The records below are to be repeated exactly, minus any pictures.

[The data Boundary: Start]

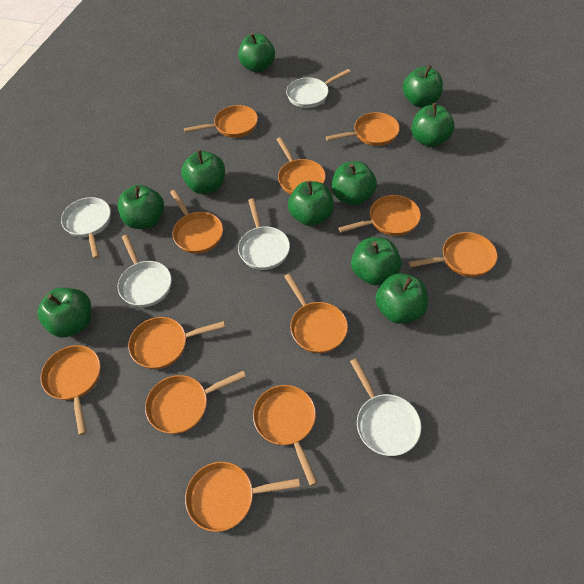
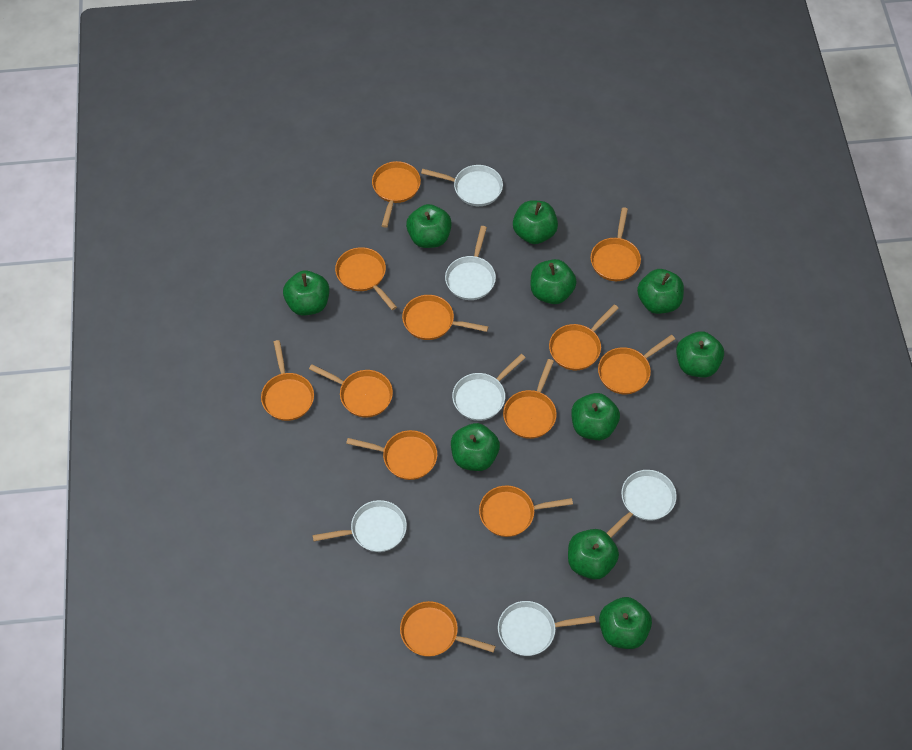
white pan: 5 -> 6

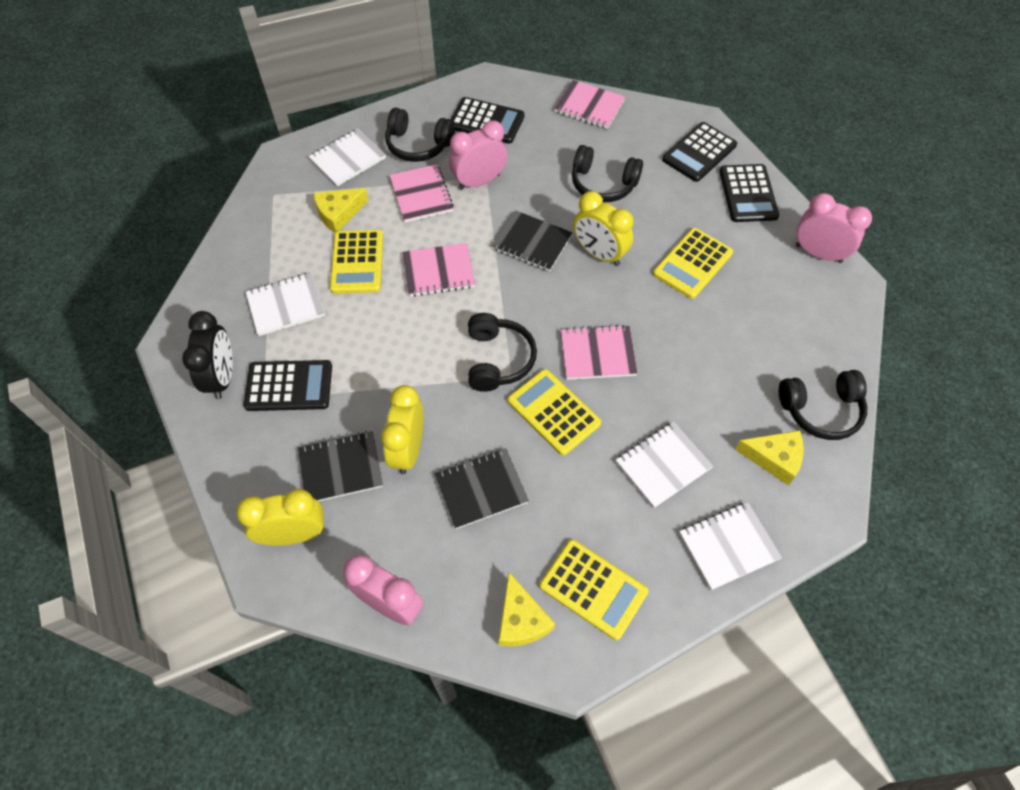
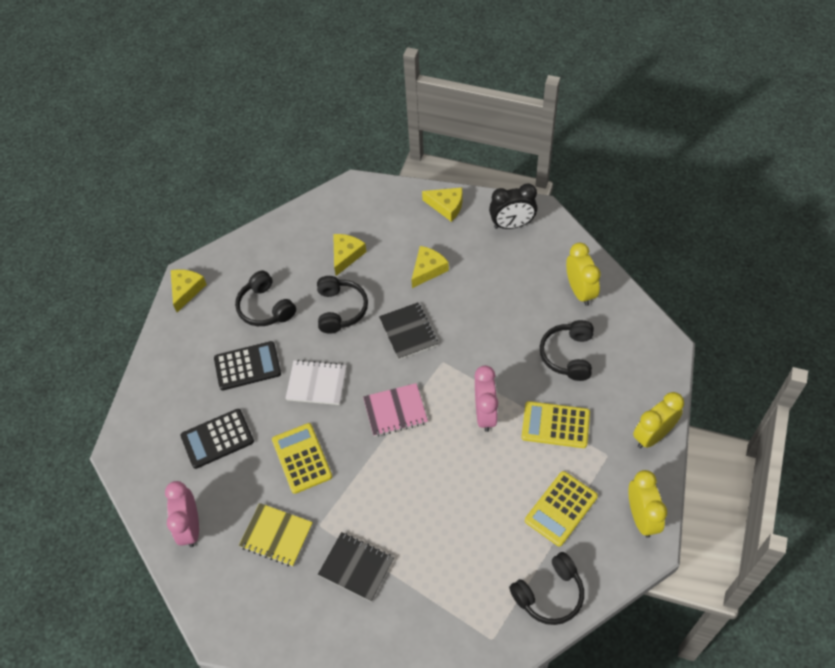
black calculator: 4 -> 2
black notebook: 3 -> 2
pink clock: 3 -> 2
pink notebook: 4 -> 1
white notebook: 4 -> 1
yellow calculator: 4 -> 3
yellow cheese: 3 -> 4
yellow notebook: 0 -> 1

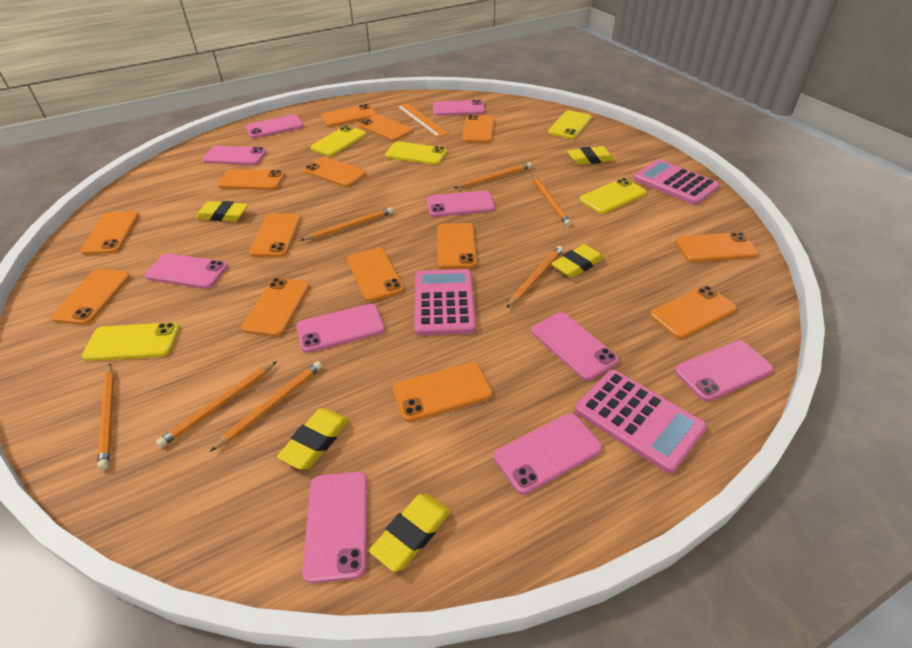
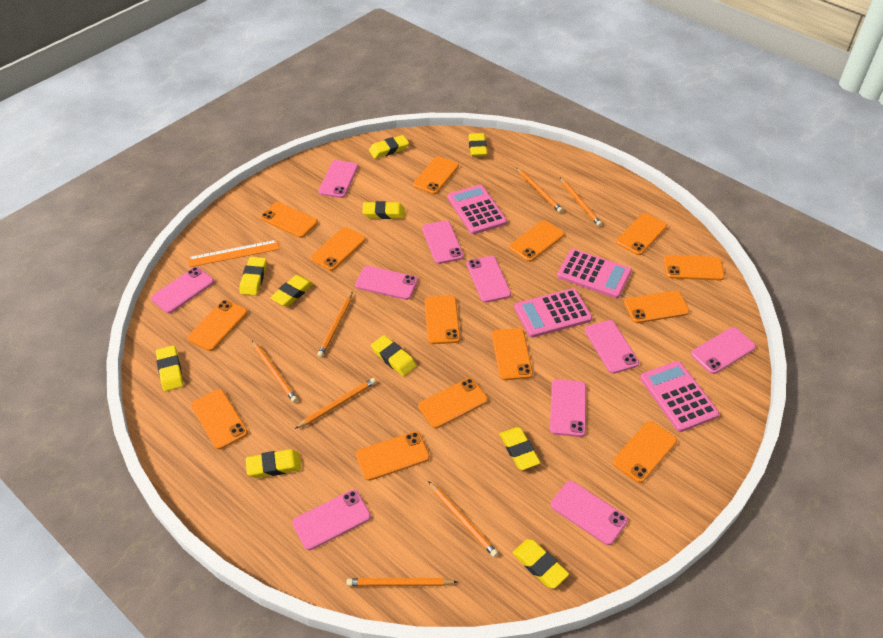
pink calculator: 3 -> 4
yellow eraser: 5 -> 10
yellow phone: 5 -> 0

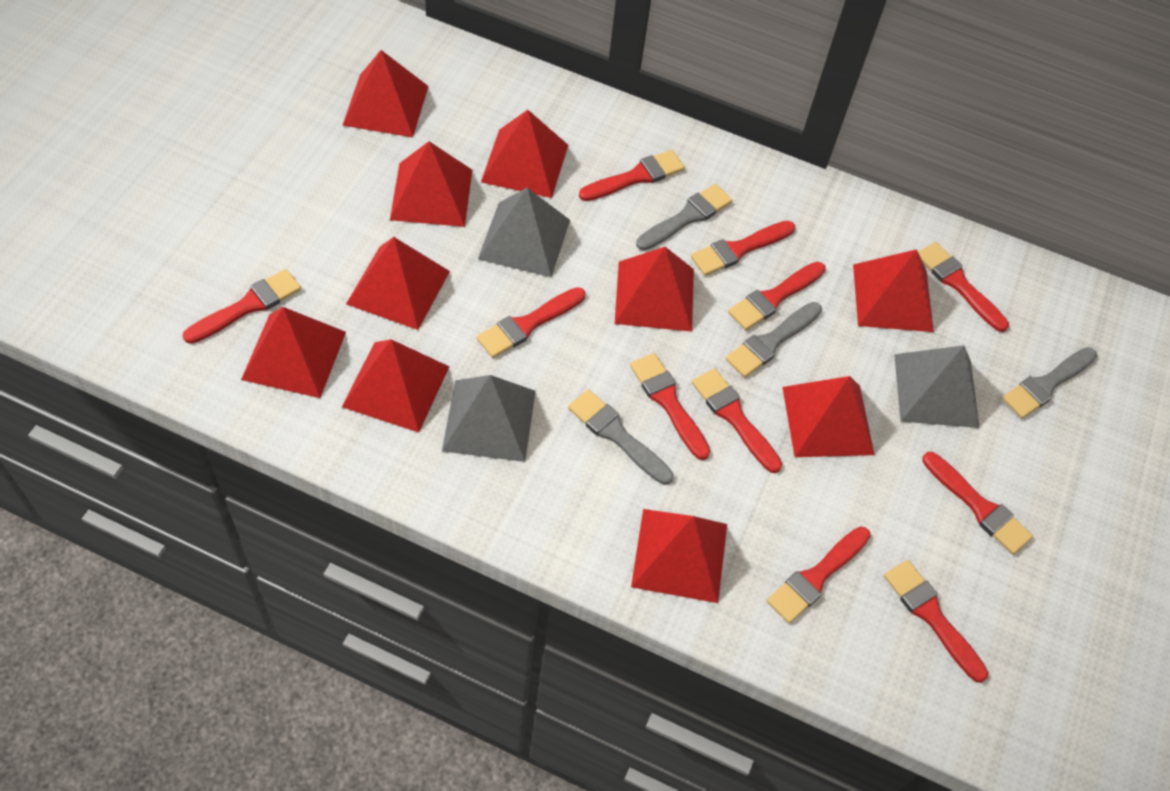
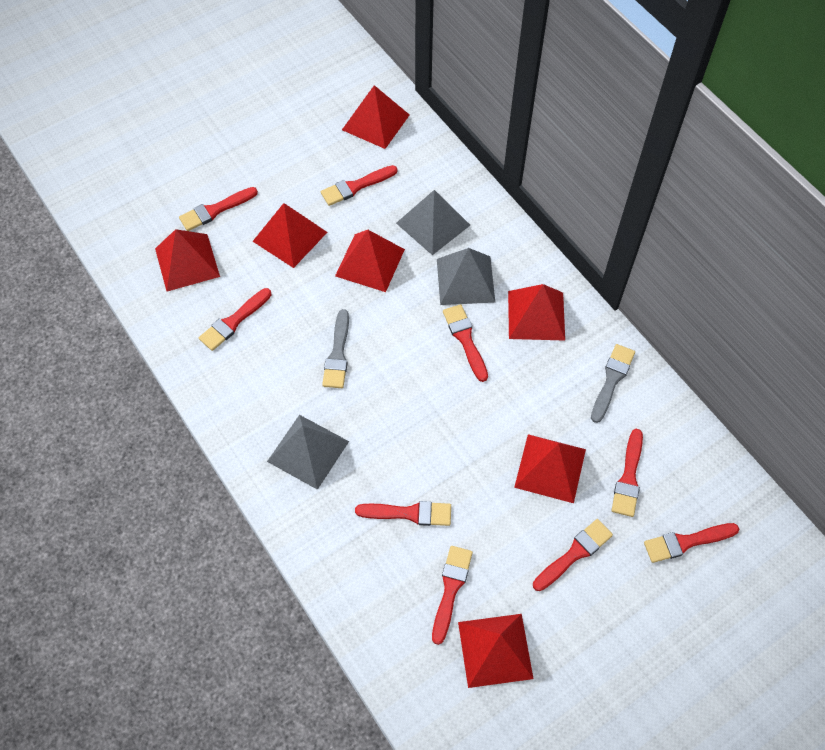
grey brush: 4 -> 2
red brush: 11 -> 9
red pyramid: 10 -> 7

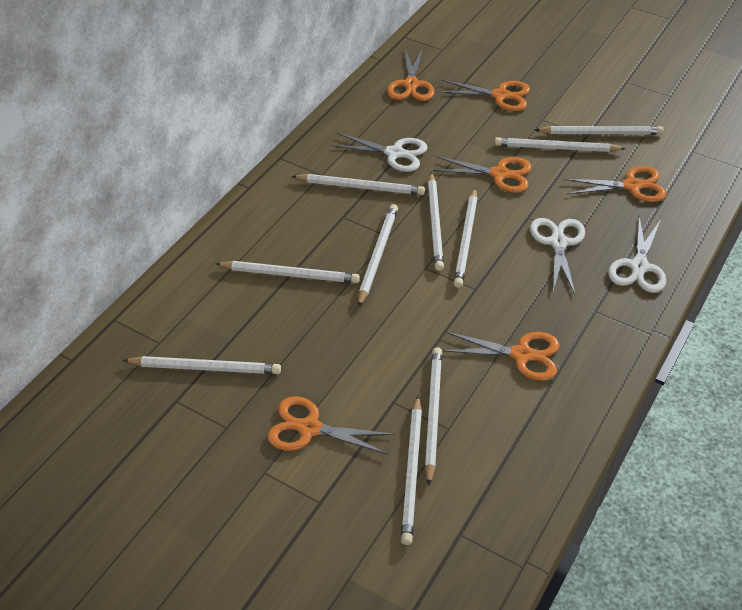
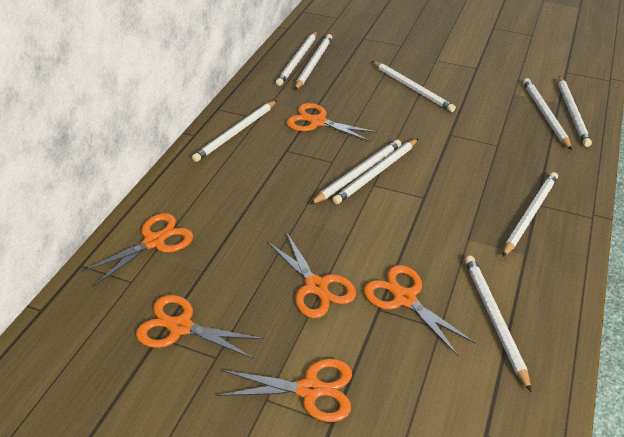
white scissors: 3 -> 0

[The data Boundary: End]

# Reply
white pan: 5 -> 6

black calculator: 4 -> 2
black notebook: 3 -> 2
pink clock: 3 -> 2
pink notebook: 4 -> 1
white notebook: 4 -> 1
yellow calculator: 4 -> 3
yellow cheese: 3 -> 4
yellow notebook: 0 -> 1

pink calculator: 3 -> 4
yellow eraser: 5 -> 10
yellow phone: 5 -> 0

grey brush: 4 -> 2
red brush: 11 -> 9
red pyramid: 10 -> 7

white scissors: 3 -> 0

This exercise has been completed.